*** SOURCE MATERIAL Section Begins ***

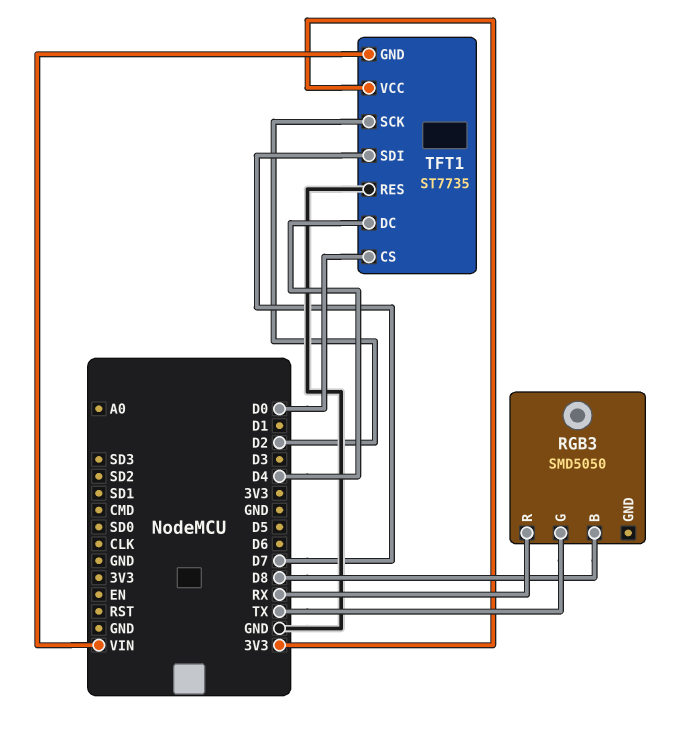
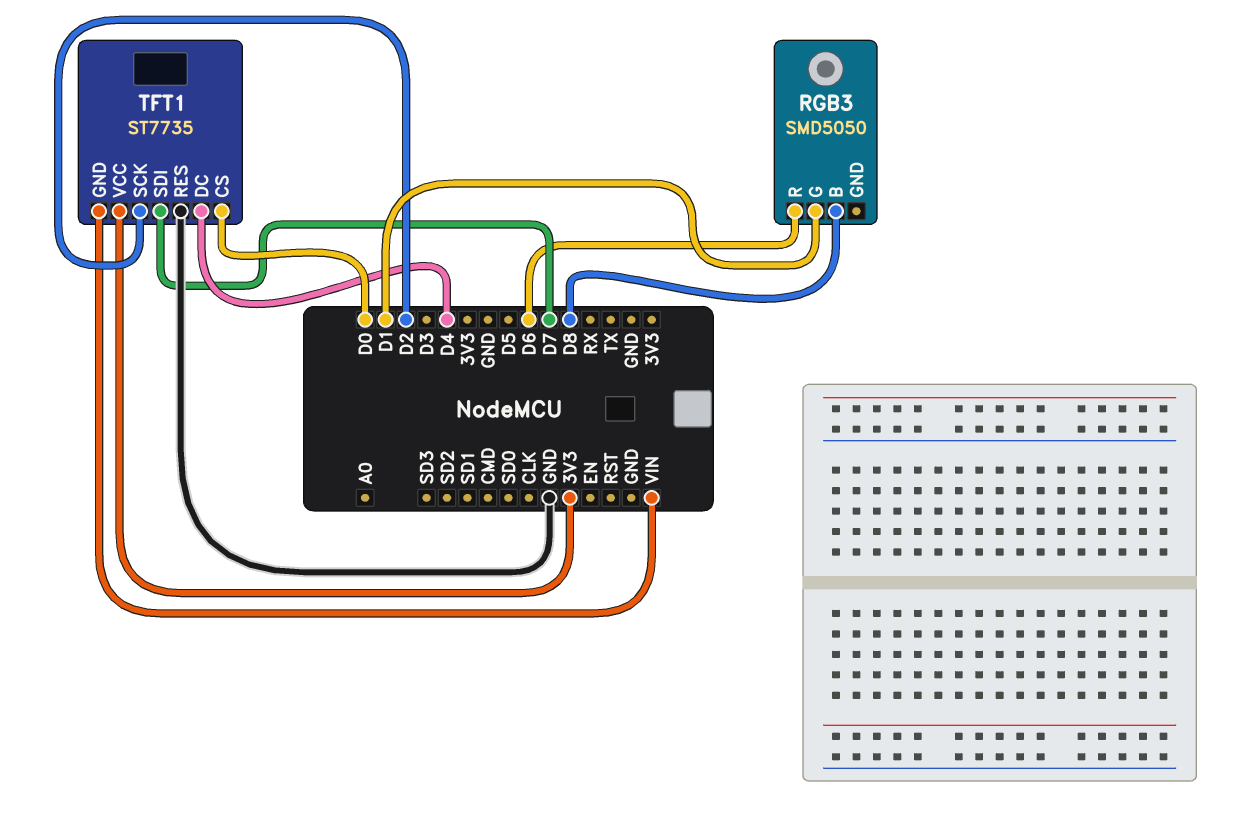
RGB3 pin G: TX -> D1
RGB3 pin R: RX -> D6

*** SOURCE MATERIAL Section Ends ***
*** SOURCE MATERIAL Section Begins ***

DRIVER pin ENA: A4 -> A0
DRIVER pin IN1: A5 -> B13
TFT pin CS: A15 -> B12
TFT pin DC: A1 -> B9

*** SOURCE MATERIAL Section Ends ***

* **GOAL OF THE EXERCISE**
Write out exactly the lines above from the line with "DRIVER pin IN1: A5 -> B13" through the line with "TFT pin DC: A1 -> B9", both of them included, and leave out all other lines.

* **YOUR RESPONSE**
DRIVER pin IN1: A5 -> B13
TFT pin CS: A15 -> B12
TFT pin DC: A1 -> B9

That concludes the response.